WHAT TO WORK ON: Go through the listing below and show each line that has the word "teapot".

THE DATA:
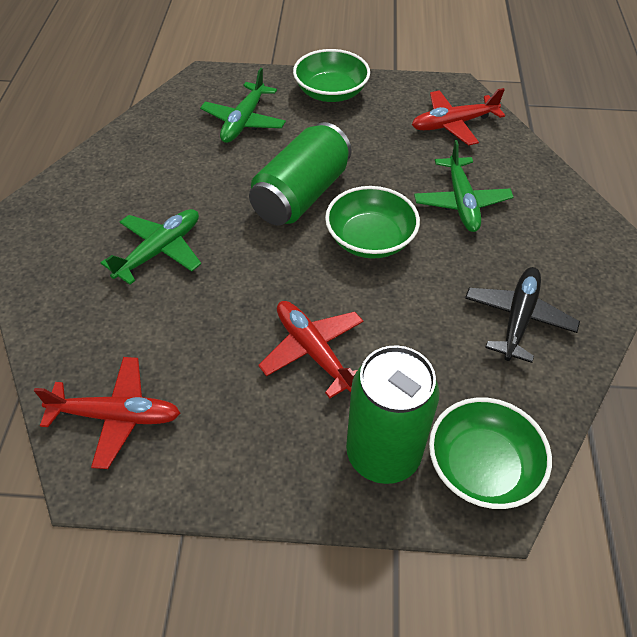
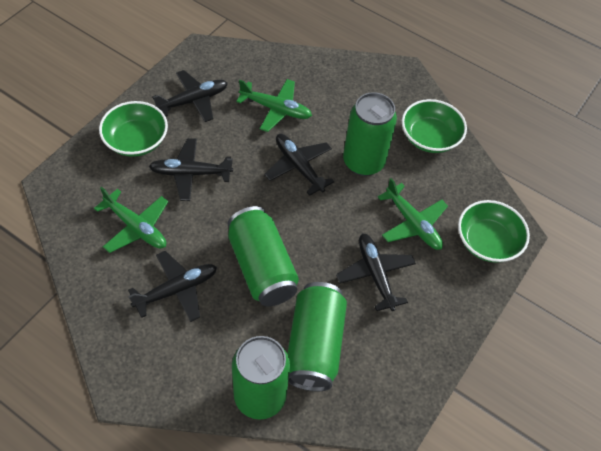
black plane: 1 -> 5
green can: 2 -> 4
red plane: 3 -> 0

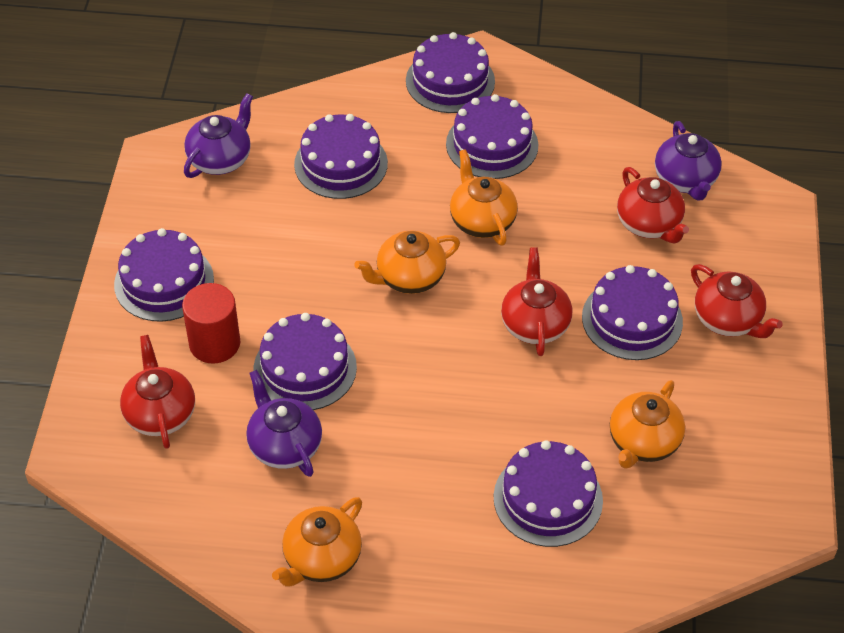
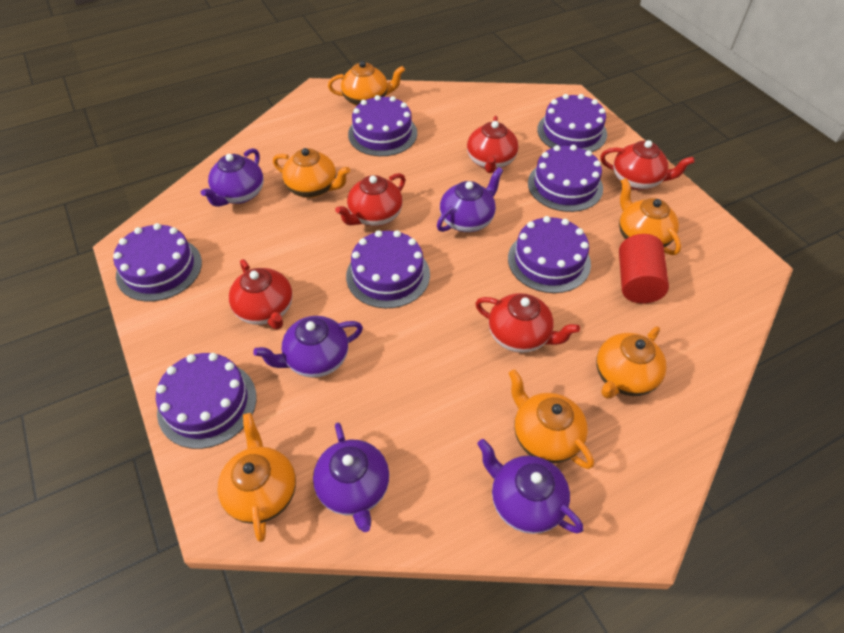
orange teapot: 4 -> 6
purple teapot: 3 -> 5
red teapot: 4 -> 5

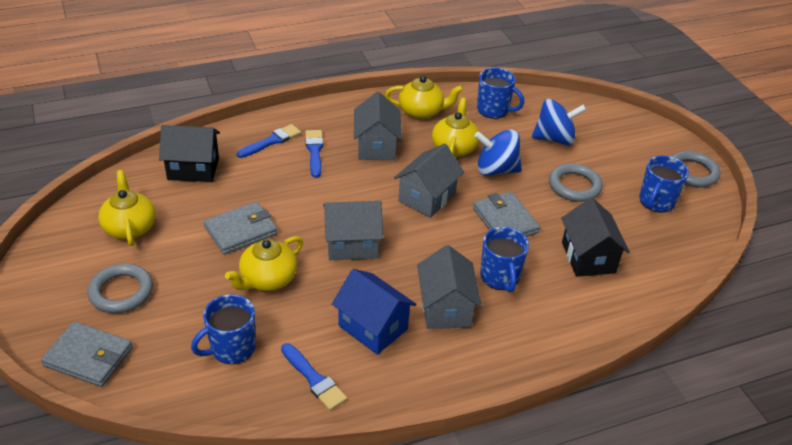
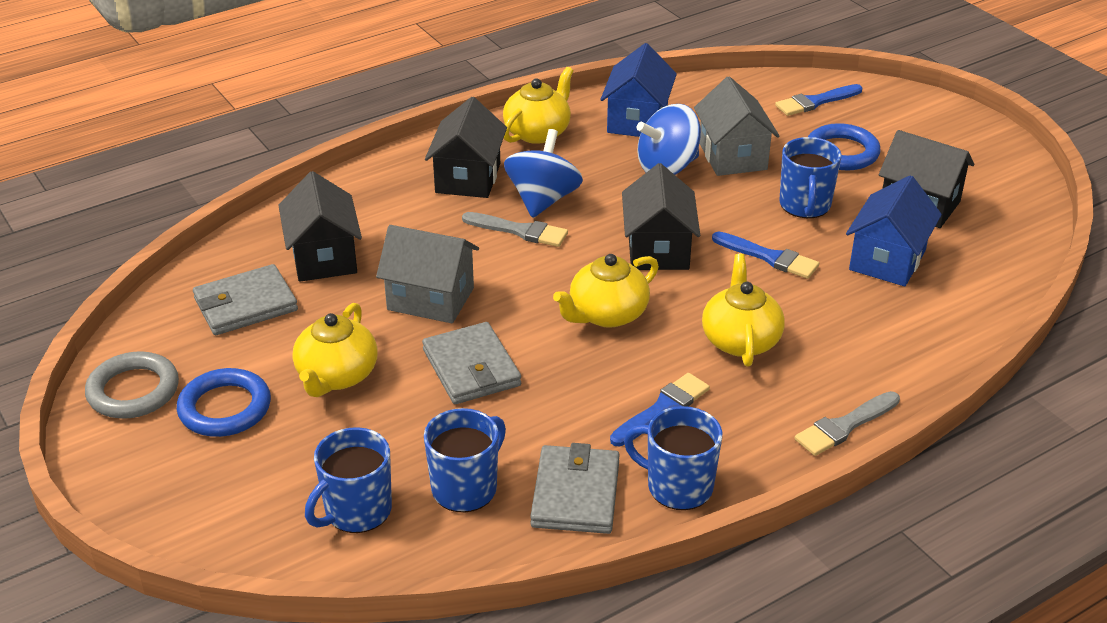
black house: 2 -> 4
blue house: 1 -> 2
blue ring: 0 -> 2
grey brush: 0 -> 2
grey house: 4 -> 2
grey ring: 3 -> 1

...

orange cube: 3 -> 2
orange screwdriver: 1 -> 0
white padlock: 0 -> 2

...

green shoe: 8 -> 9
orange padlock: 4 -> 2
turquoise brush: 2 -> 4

SOLUTION:
orange teapot: 4 -> 6
purple teapot: 3 -> 5
red teapot: 4 -> 5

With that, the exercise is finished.